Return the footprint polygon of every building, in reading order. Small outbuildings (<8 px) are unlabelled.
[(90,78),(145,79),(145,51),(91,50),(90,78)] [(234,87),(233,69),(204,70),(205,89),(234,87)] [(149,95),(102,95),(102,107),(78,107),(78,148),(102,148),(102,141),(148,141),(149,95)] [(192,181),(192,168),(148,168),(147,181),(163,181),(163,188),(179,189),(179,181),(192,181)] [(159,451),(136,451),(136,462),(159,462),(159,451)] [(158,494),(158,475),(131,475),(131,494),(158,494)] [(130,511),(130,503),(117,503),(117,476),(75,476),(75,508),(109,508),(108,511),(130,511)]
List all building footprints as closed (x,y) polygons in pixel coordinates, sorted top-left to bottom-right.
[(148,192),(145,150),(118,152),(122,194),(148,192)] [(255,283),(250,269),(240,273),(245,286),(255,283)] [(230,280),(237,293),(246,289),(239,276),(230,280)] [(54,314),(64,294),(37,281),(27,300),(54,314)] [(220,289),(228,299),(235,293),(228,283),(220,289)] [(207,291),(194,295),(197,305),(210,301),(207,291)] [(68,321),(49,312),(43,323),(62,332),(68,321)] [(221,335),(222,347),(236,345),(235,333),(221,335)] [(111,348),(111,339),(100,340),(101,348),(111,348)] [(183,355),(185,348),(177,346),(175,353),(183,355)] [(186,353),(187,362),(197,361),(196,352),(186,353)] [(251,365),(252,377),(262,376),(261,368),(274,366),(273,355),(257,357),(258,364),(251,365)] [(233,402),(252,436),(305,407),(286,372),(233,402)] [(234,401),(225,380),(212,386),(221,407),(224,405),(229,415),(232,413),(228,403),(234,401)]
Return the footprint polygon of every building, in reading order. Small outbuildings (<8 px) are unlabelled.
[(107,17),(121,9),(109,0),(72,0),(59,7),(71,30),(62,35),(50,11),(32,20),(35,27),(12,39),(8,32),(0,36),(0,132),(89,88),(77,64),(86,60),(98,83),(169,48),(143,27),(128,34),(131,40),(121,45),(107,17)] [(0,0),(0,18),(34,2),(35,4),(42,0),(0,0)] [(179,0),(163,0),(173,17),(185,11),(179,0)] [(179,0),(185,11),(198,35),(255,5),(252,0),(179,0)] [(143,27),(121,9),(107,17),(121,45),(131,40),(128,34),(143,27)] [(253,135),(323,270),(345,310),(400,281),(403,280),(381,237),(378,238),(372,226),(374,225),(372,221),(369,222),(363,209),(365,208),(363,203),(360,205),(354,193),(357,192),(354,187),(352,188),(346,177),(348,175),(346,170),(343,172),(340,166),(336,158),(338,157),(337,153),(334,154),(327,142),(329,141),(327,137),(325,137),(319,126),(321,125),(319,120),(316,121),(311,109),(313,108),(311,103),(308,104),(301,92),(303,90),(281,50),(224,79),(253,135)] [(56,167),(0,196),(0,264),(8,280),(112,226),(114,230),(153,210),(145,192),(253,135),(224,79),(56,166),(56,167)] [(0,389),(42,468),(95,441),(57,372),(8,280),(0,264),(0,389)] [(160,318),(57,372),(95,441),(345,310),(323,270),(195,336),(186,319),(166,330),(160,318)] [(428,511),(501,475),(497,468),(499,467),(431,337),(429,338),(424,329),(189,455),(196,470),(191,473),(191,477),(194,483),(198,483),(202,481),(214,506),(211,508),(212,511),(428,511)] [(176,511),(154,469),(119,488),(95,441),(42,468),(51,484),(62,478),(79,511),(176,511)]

━━━━━━━━

> _Task prompt_: Reproduce the data from its start through the line containing "List all building", including both ends, as a numbered list with any blank lines omitted.

> _Response below_:
1. Return the footprint polygon of every building, in reading order. Small outbuildings (<8 px) are unlabelled.
2. [(90,78),(145,79),(145,51),(91,50),(90,78)] [(234,87),(233,69),(204,70),(205,89),(234,87)] [(149,95),(102,95),(102,107),(78,107),(78,148),(102,148),(102,141),(148,141),(149,95)] [(192,181),(192,168),(148,168),(147,181),(163,181),(163,188),(179,189),(179,181),(192,181)] [(159,451),(136,451),(136,462),(159,462),(159,451)] [(158,494),(158,475),(131,475),(131,494),(158,494)] [(130,511),(130,503),(117,503),(117,476),(75,476),(75,508),(109,508),(108,511),(130,511)]
3. List all building footprints as closed (x,y) polygons in pixel coordinates, sorted top-left to bottom-right.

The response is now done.